> REQUIRED ACTION: Below are some records; state how many of their lines contain the word "DRIVER", and add nothing.

> SUPPLIED ENTRIES:
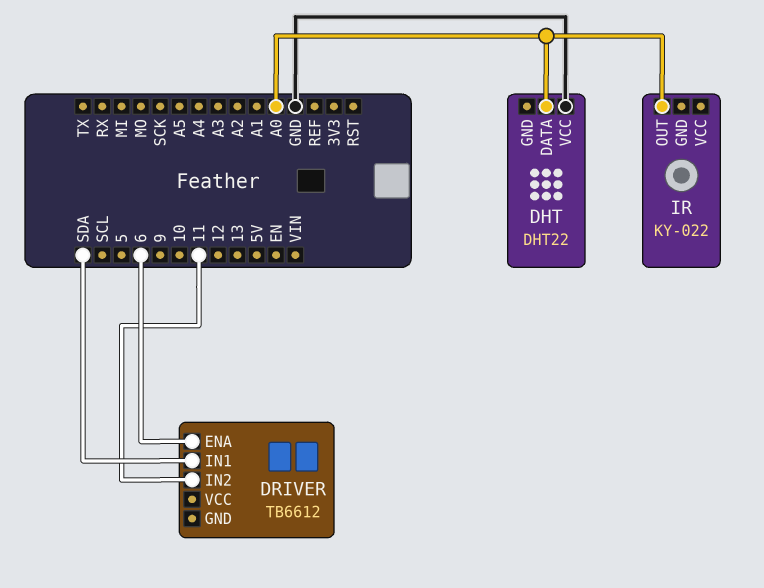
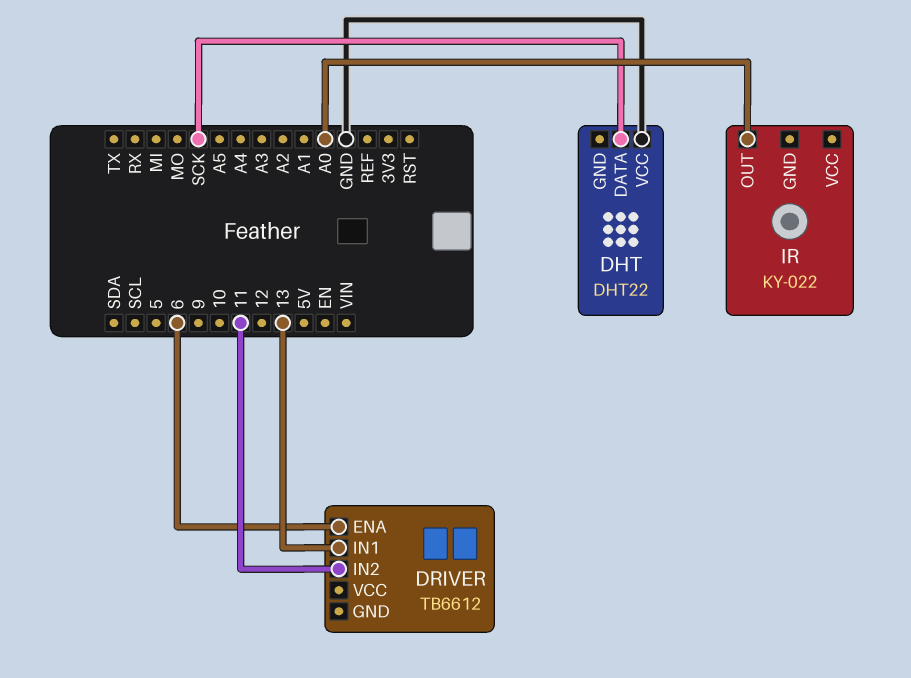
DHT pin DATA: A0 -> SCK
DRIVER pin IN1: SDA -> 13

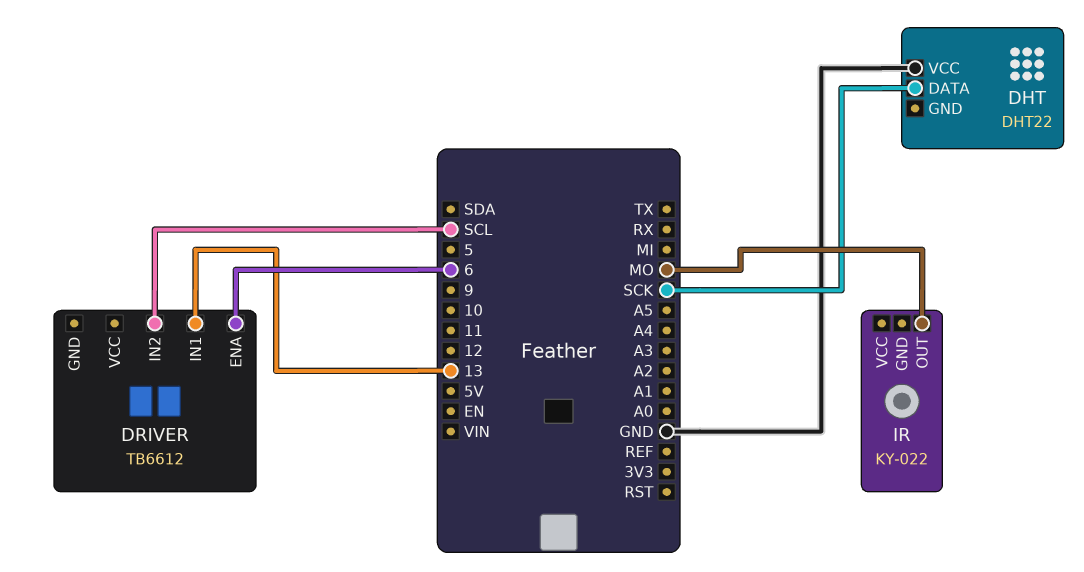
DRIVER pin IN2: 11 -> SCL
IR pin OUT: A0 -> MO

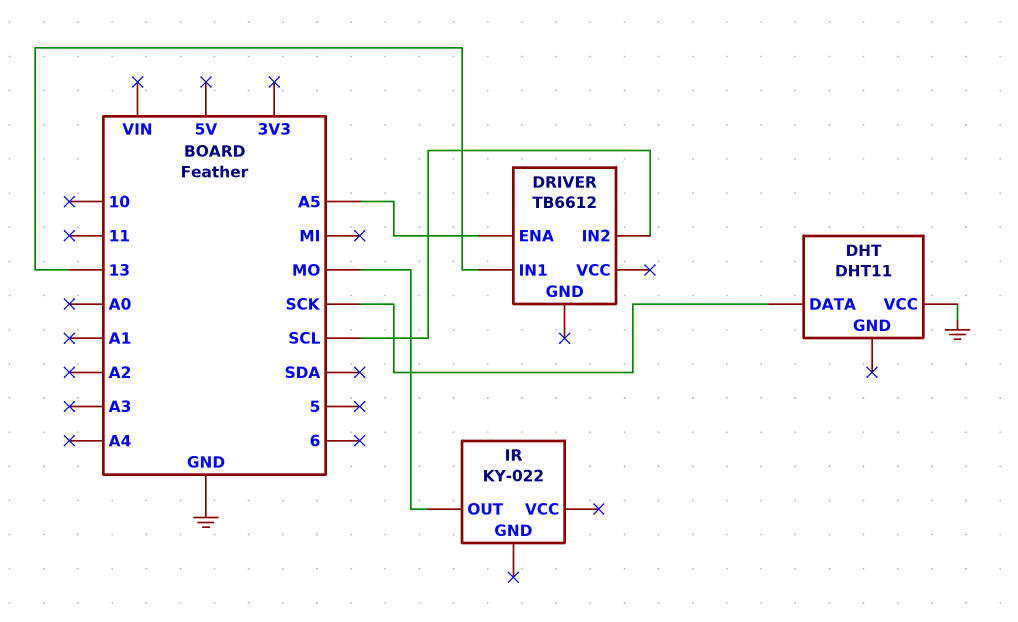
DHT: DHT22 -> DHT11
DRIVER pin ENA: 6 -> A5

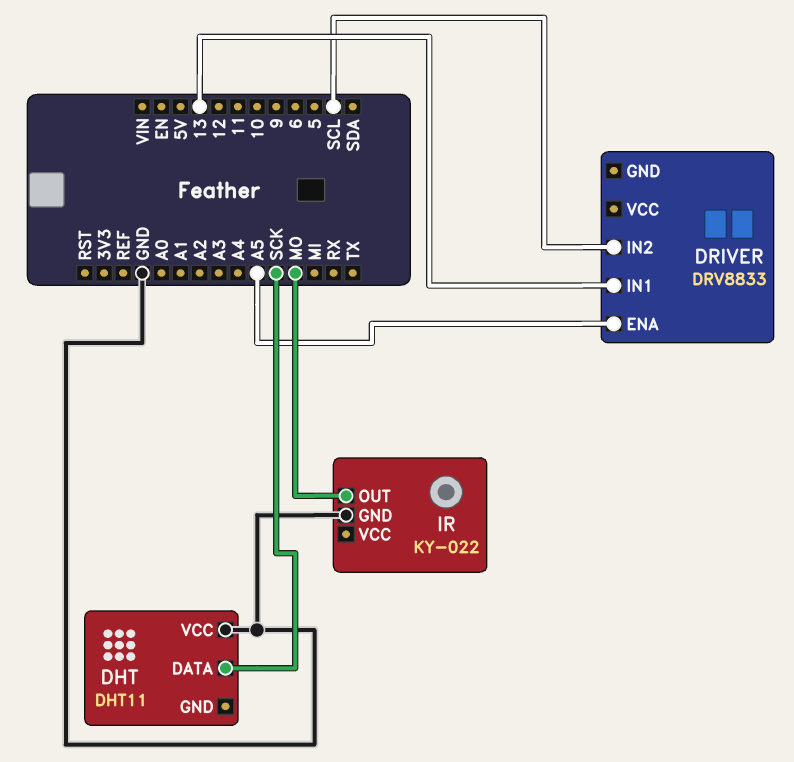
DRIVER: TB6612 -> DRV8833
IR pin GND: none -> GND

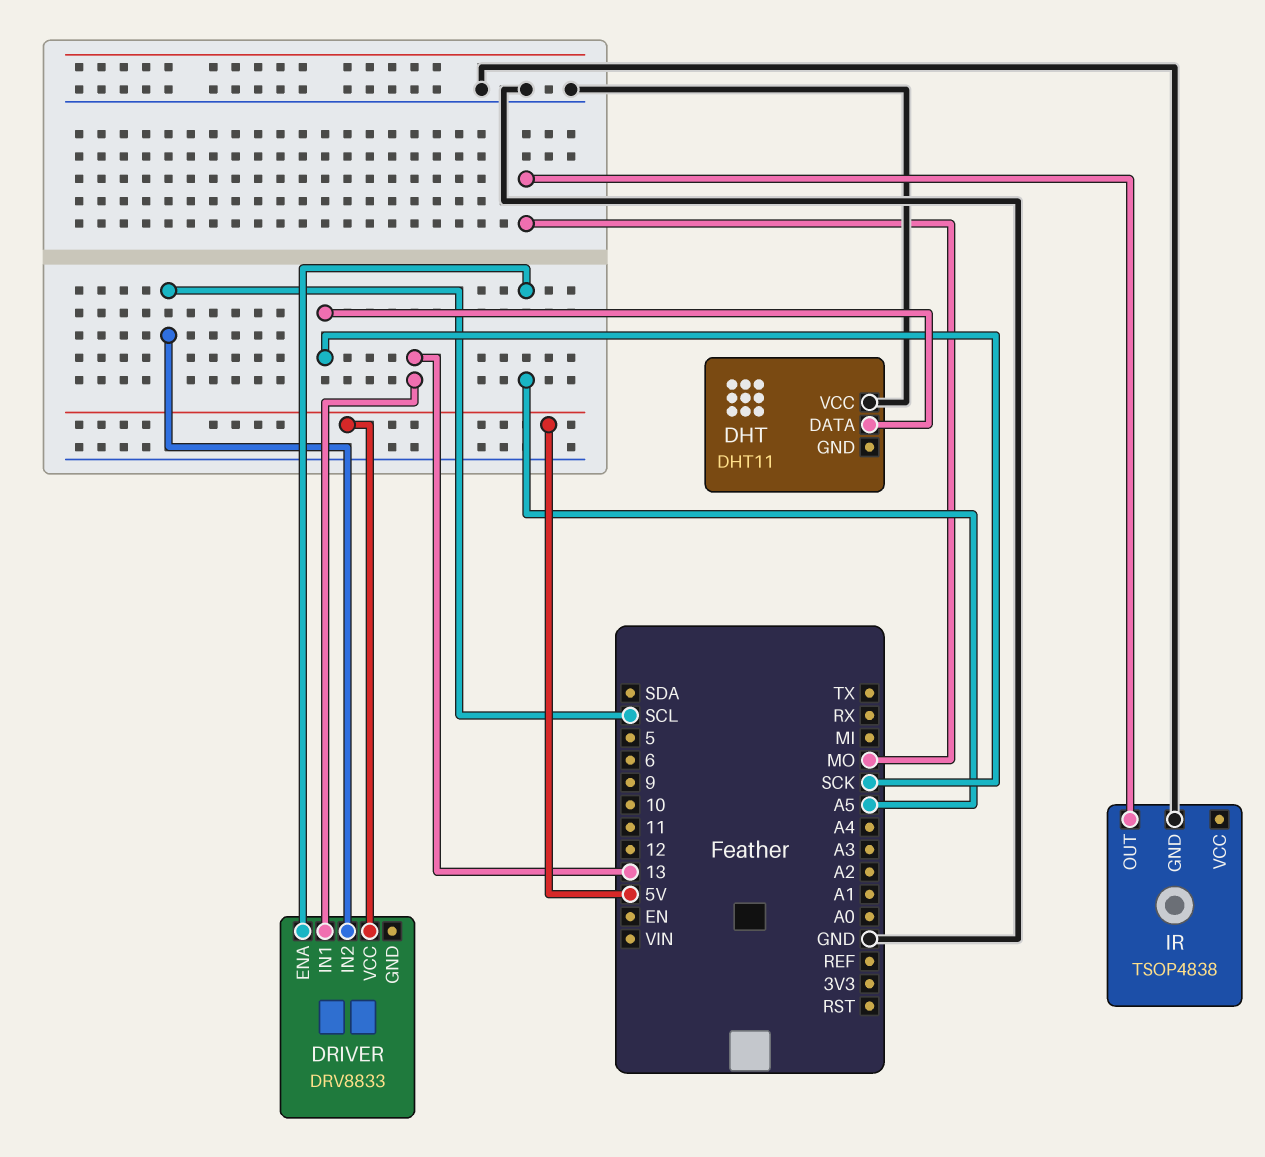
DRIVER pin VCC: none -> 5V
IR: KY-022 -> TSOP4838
--
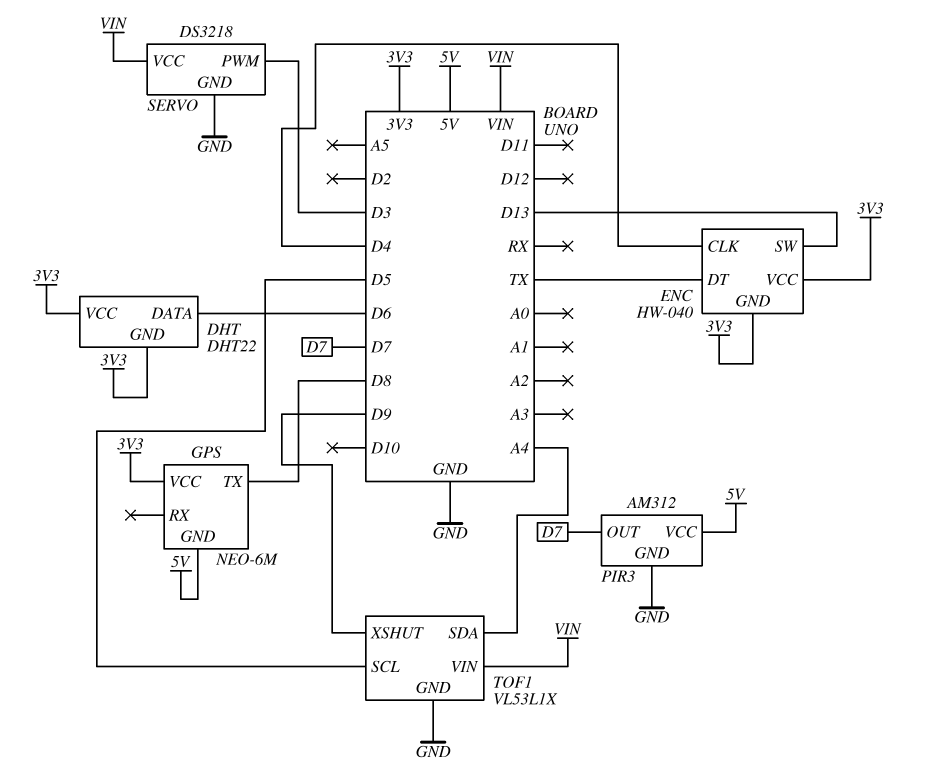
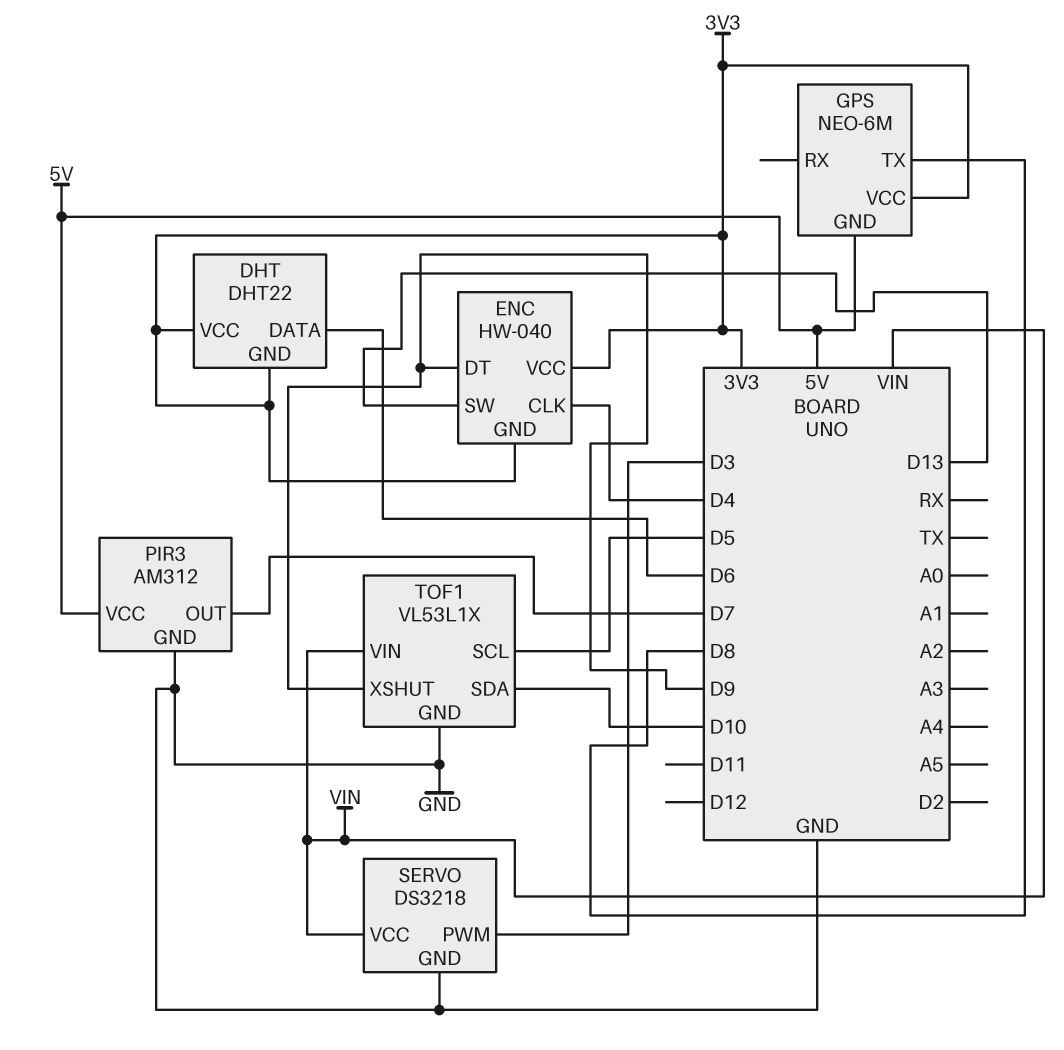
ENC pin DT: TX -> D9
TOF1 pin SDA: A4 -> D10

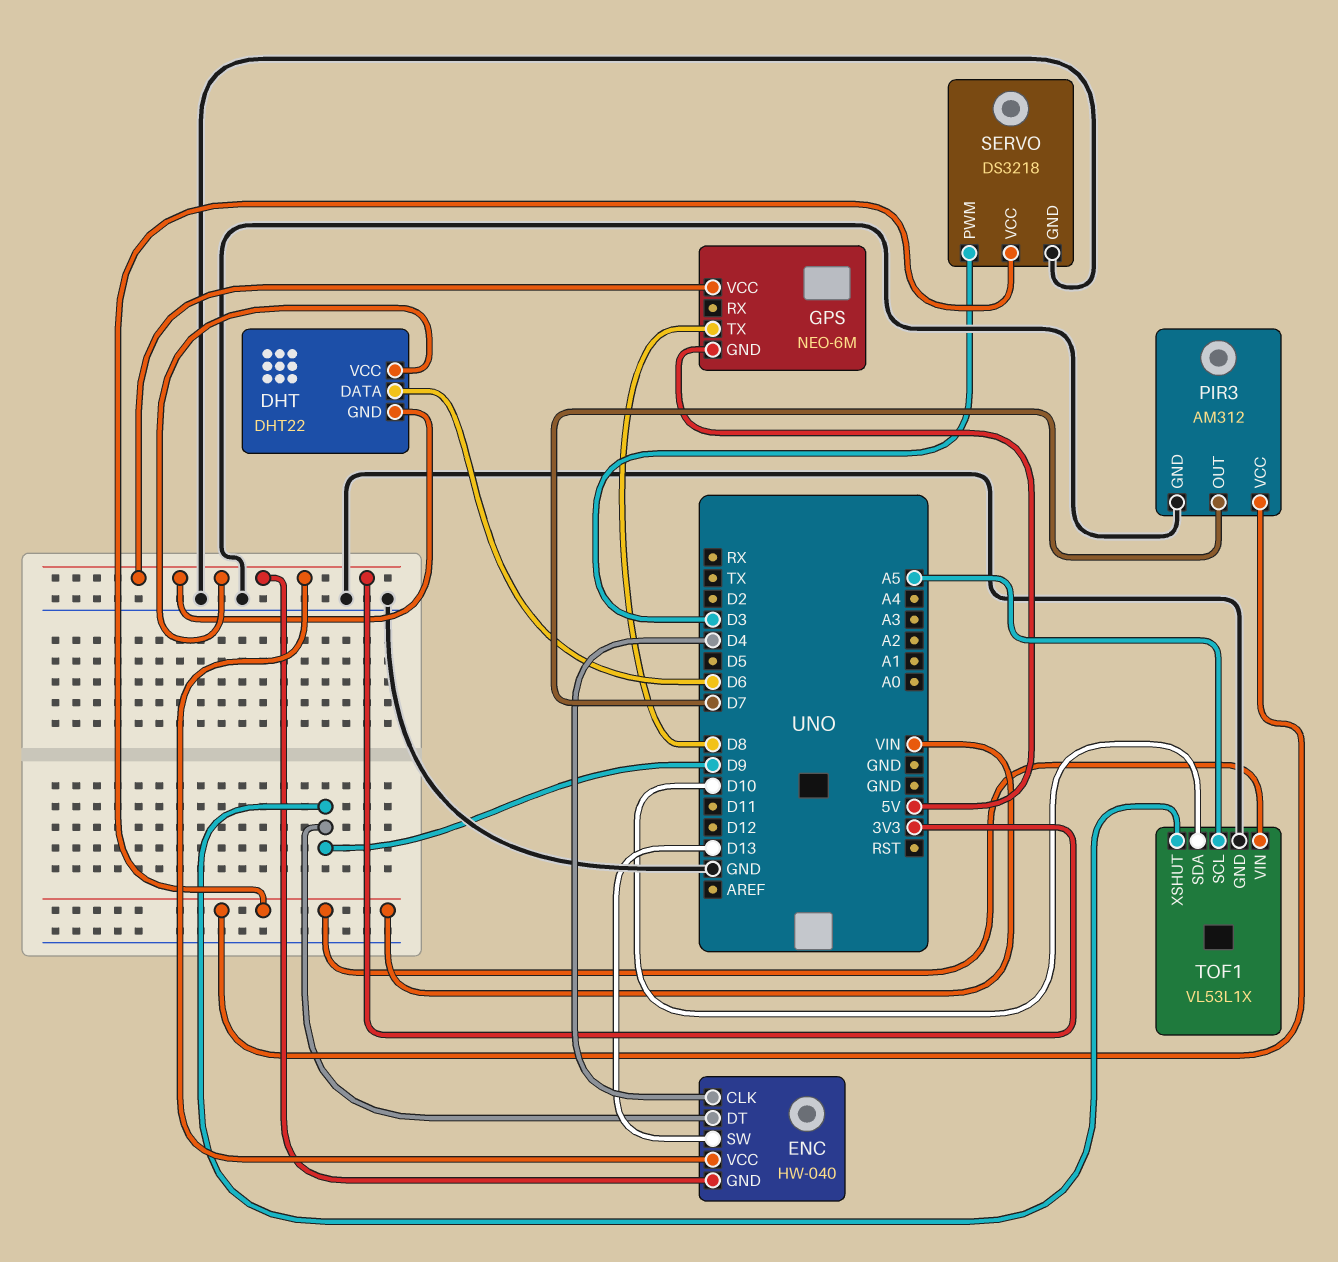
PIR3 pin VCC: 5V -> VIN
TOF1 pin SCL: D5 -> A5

> TASK SOLUTION: 5